#### SUPPLIED DATA

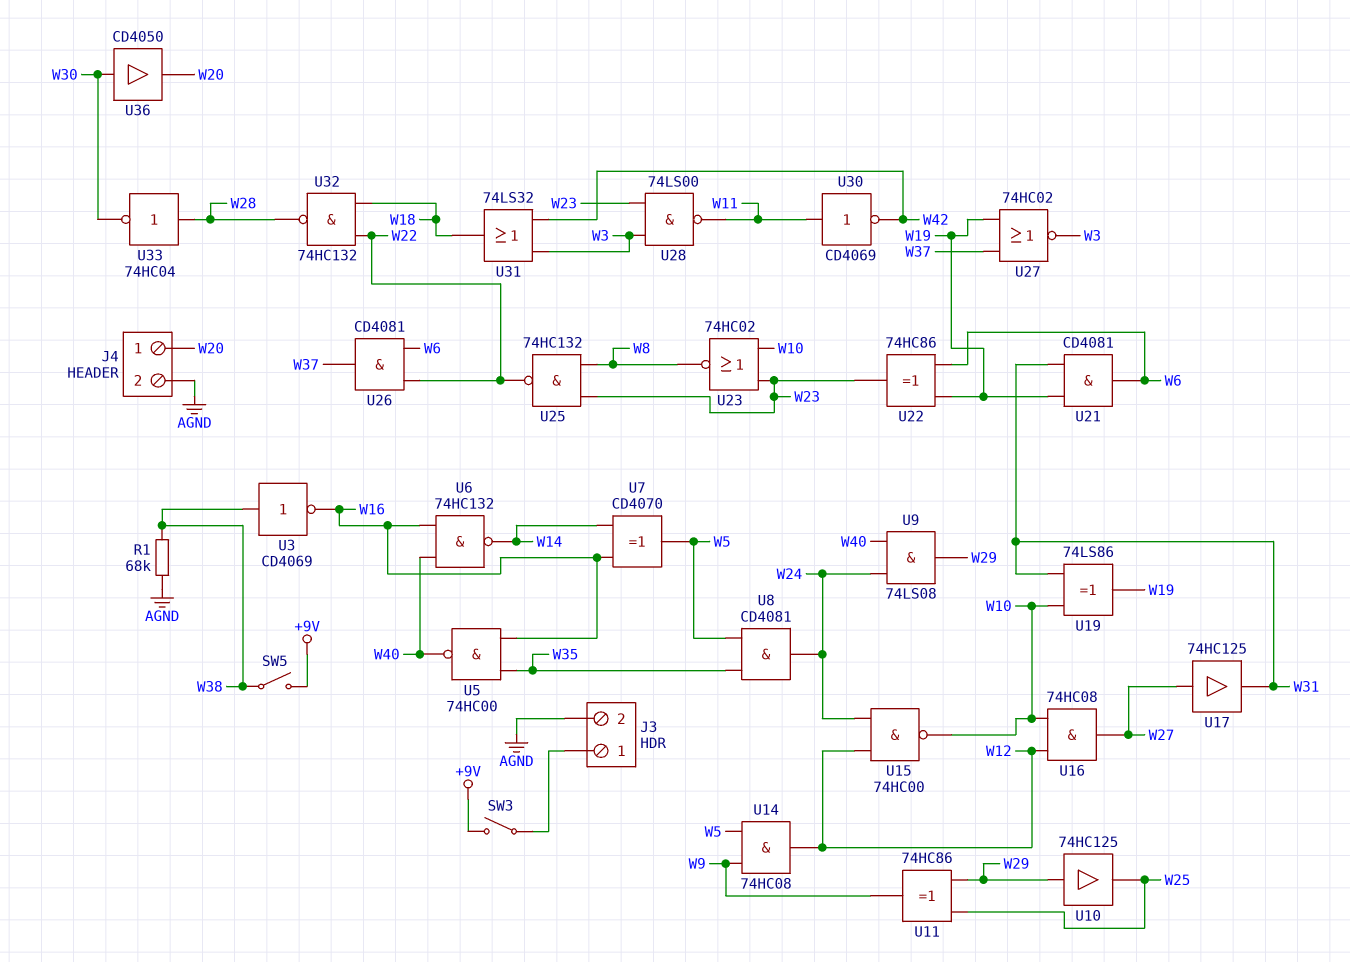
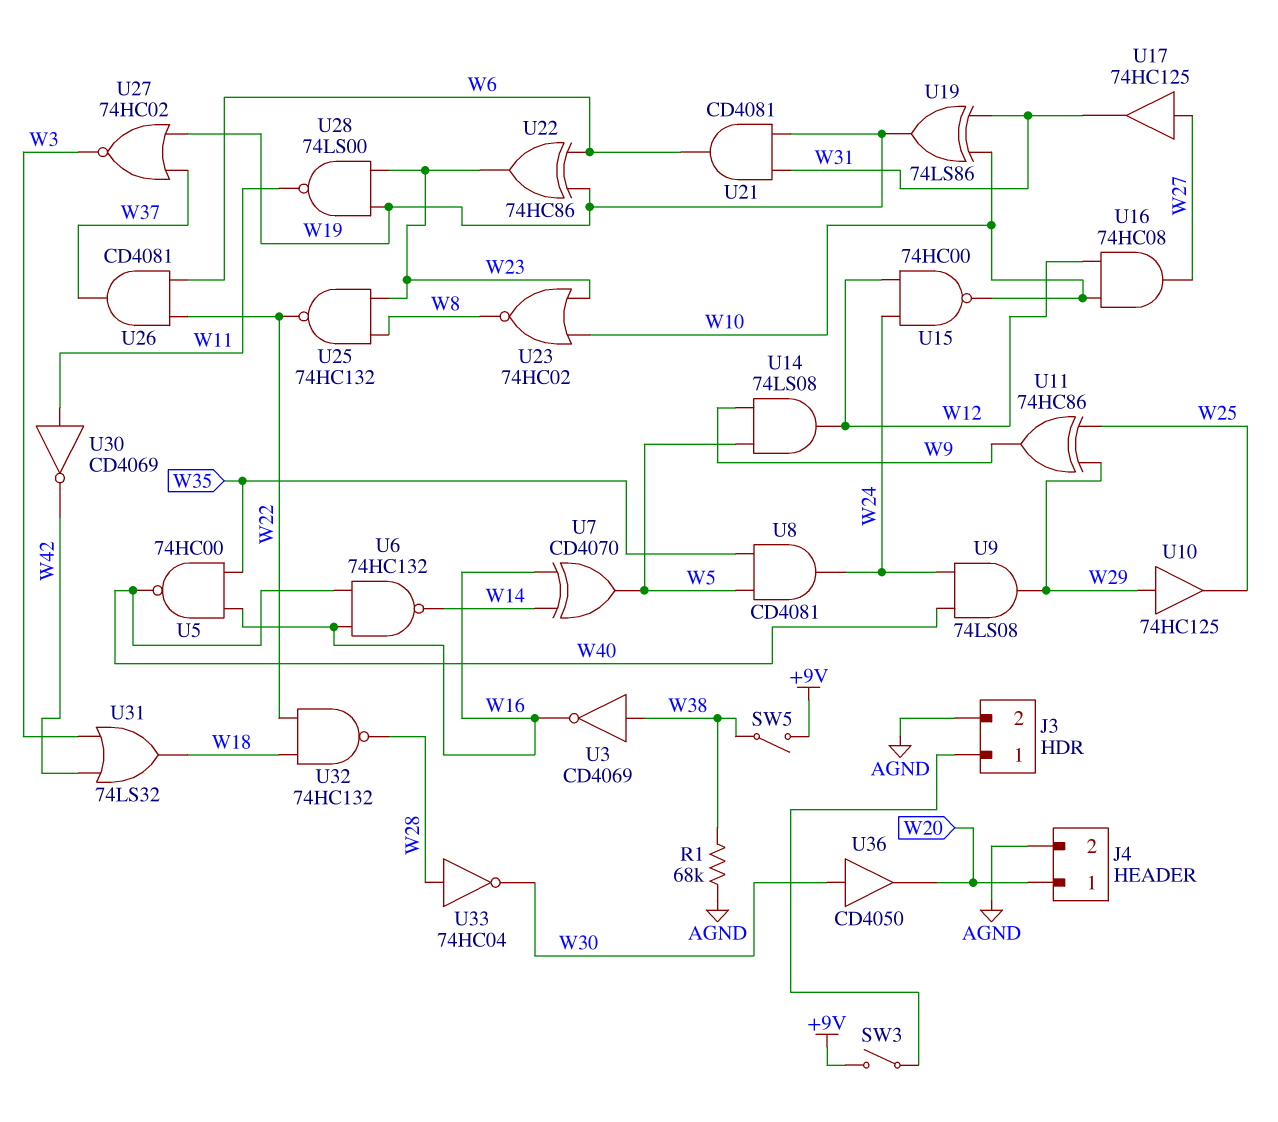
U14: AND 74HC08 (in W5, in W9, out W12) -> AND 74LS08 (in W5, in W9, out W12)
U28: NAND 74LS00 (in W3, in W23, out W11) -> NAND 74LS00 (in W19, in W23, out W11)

########
#### SUPPLIED DATA

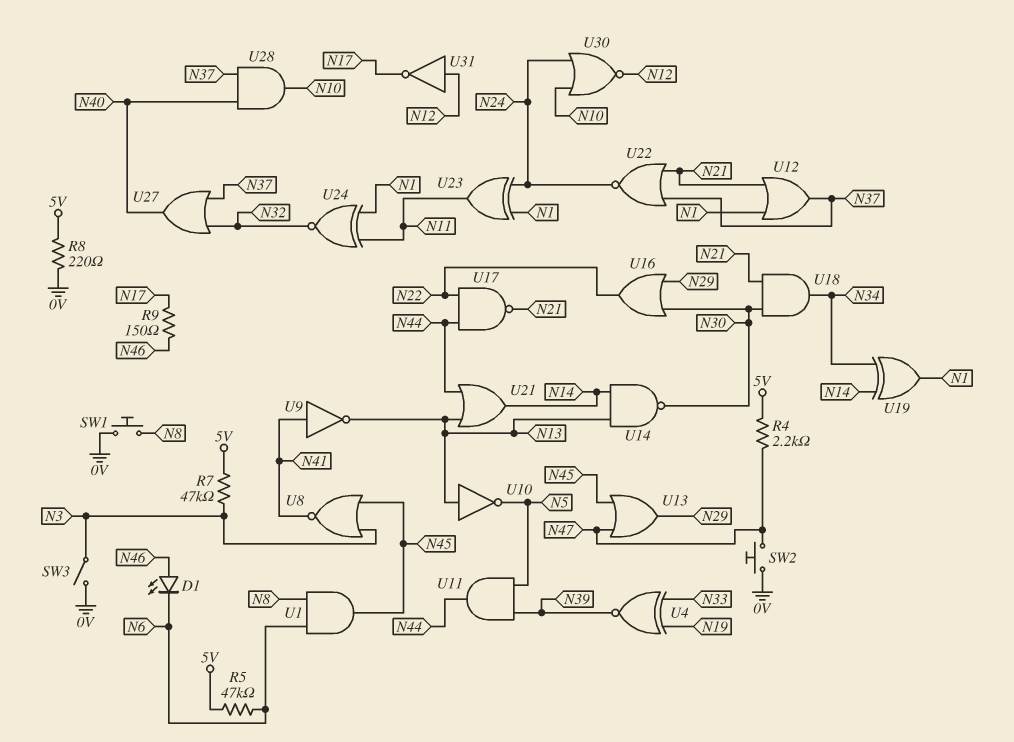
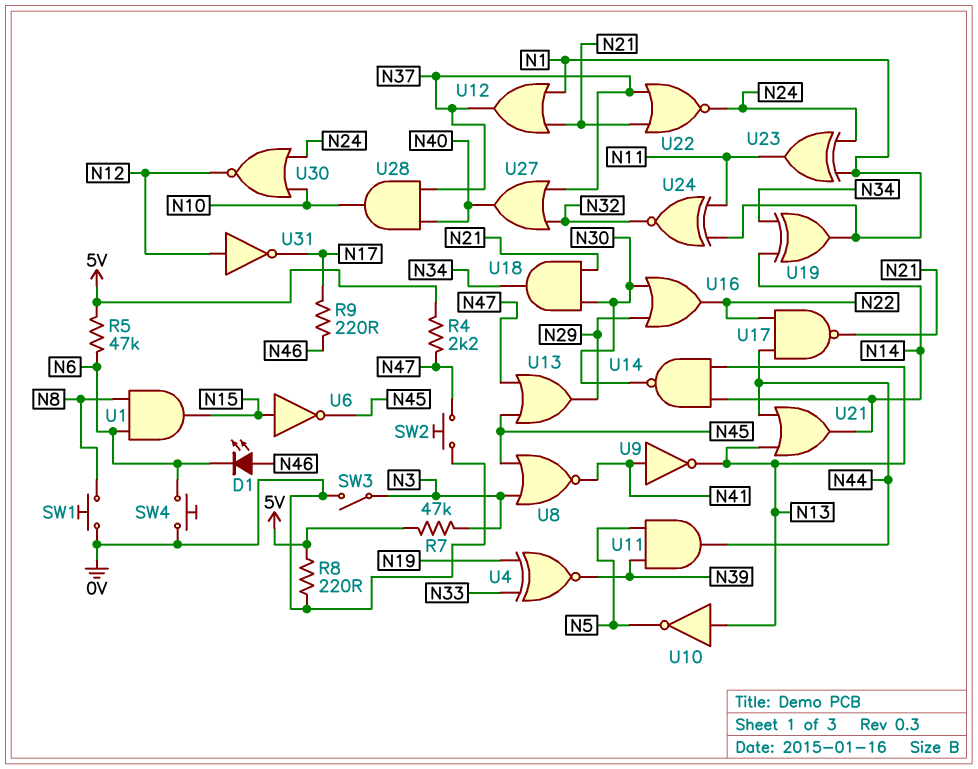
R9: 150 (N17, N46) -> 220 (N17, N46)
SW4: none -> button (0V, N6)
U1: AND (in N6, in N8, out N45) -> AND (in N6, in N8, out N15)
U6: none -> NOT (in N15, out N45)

########
#### SUPPLIED DATA

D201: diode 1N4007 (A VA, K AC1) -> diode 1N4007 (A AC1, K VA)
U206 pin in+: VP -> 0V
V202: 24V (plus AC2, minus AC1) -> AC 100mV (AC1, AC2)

########

TASK ITEM
Once you reach the line with "U206 pin in+: VP -> 0V" in the data above, copy it and every line after it exactly, up to and including the line with "V202: 24V (plus".

WRITTEN RESPONSE
U206 pin in+: VP -> 0V
V202: 24V (plus AC2, minus AC1) -> AC 100mV (AC1, AC2)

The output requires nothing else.